**TASK INSTRUCTIONS**: Write out, word for word, the line that contains "(207, 207) = (247, 287): purple" and each line after it down to the last line of the data below. Include nothing more.

**COLLECTED MATERIAL**:
___
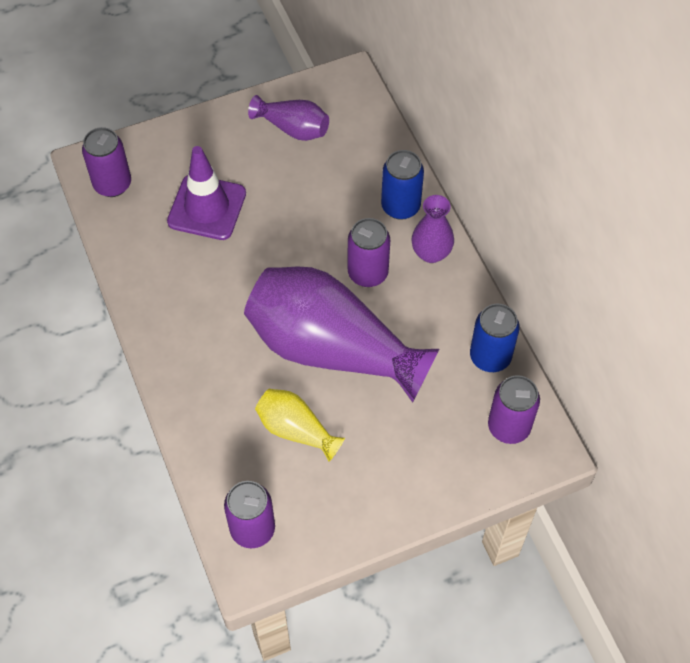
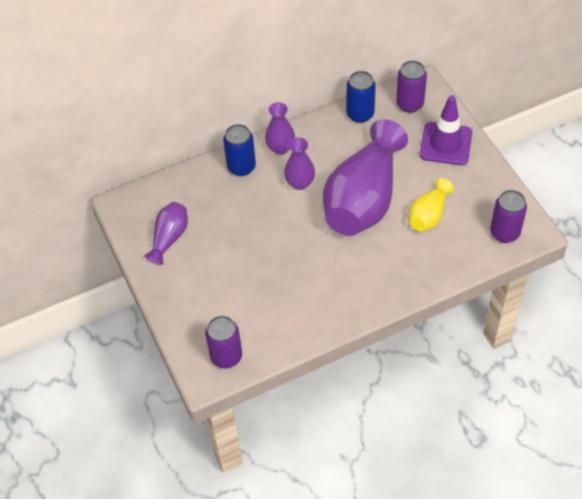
camera: 90 degrees left, 5 degrees down
(207, 207) = (247, 287): purple traffic cone -> purple traffic cone (446, 144)
(367, 273) = (300, 183): purple can -> purple vase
___
**RESPONSE TO THE TASK**:
(207, 207) = (247, 287): purple traffic cone -> purple traffic cone (446, 144)
(367, 273) = (300, 183): purple can -> purple vase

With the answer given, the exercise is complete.